§ **Work item**
Once the pictures have been removed, repeat the remainder of the records exactly.

Shape position updates:
------------------------------------------------------------------------
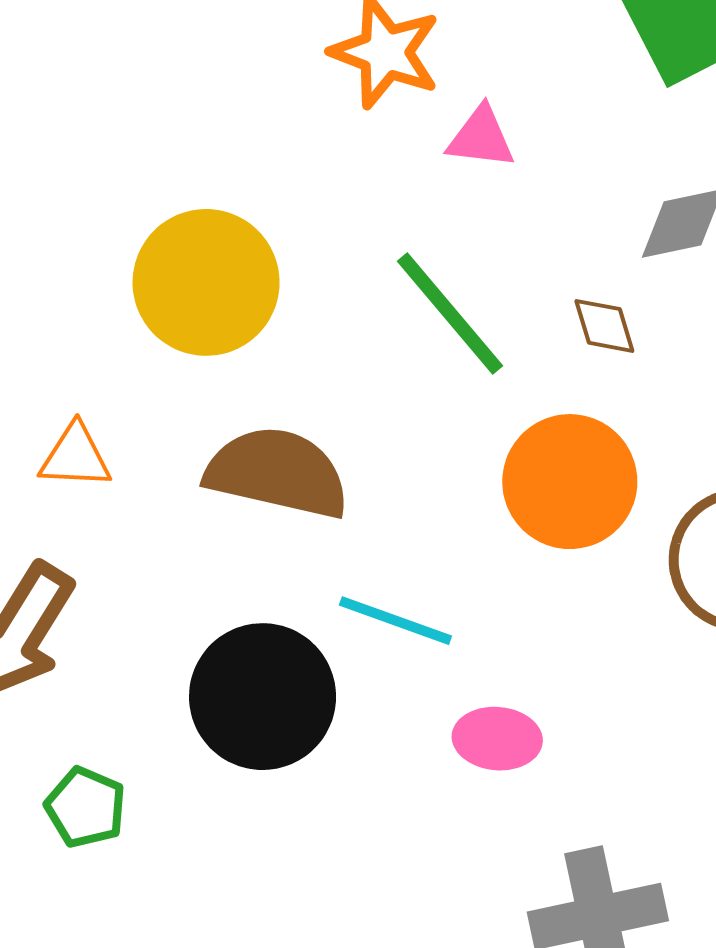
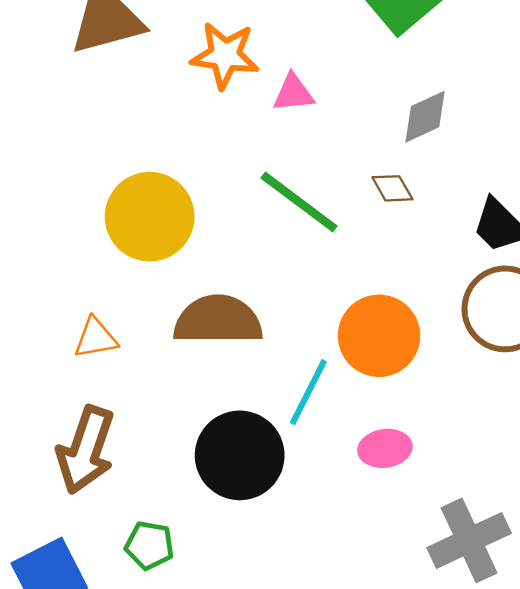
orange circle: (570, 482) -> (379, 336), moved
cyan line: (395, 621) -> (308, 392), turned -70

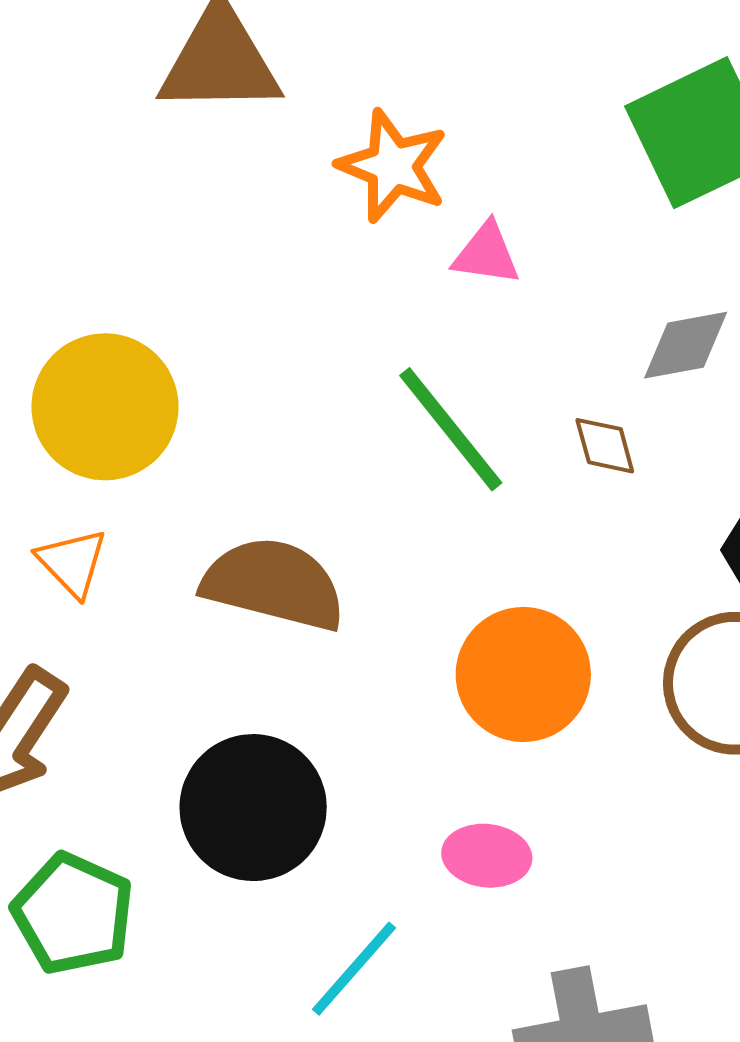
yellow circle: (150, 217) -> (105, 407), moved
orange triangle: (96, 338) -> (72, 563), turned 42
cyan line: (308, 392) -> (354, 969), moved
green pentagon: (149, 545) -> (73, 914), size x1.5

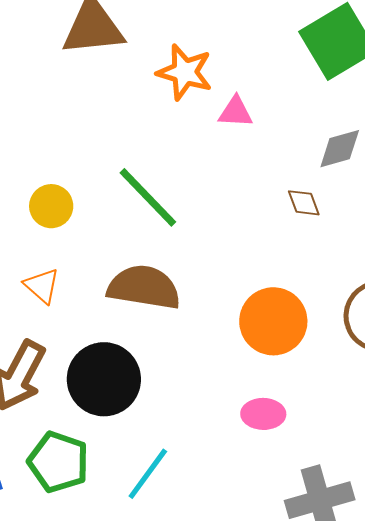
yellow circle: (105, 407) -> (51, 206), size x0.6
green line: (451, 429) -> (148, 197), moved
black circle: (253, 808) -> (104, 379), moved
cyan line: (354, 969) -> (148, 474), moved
------------------------------------------------------------------------
§ **Response for this exercise**
orange circle: (570, 482) -> (379, 336), moved
cyan line: (395, 621) -> (308, 392), turned -70

yellow circle: (150, 217) -> (105, 407), moved
orange triangle: (96, 338) -> (72, 563), turned 42
cyan line: (308, 392) -> (354, 969), moved
green pentagon: (149, 545) -> (73, 914), size x1.5

yellow circle: (105, 407) -> (51, 206), size x0.6
green line: (451, 429) -> (148, 197), moved
black circle: (253, 808) -> (104, 379), moved
cyan line: (354, 969) -> (148, 474), moved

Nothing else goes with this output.